** Excerpted records **
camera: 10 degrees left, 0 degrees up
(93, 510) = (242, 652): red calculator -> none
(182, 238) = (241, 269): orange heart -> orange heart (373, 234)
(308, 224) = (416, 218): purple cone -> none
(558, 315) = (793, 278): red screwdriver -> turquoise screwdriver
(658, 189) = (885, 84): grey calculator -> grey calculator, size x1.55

** Prompt **
Print each line of the data exactly. Keep all of it.

** Result of this task **
camera: 10 degrees left, 0 degrees up
(93, 510) = (242, 652): red calculator -> none
(182, 238) = (241, 269): orange heart -> orange heart (373, 234)
(308, 224) = (416, 218): purple cone -> none
(558, 315) = (793, 278): red screwdriver -> turquoise screwdriver
(658, 189) = (885, 84): grey calculator -> grey calculator, size x1.55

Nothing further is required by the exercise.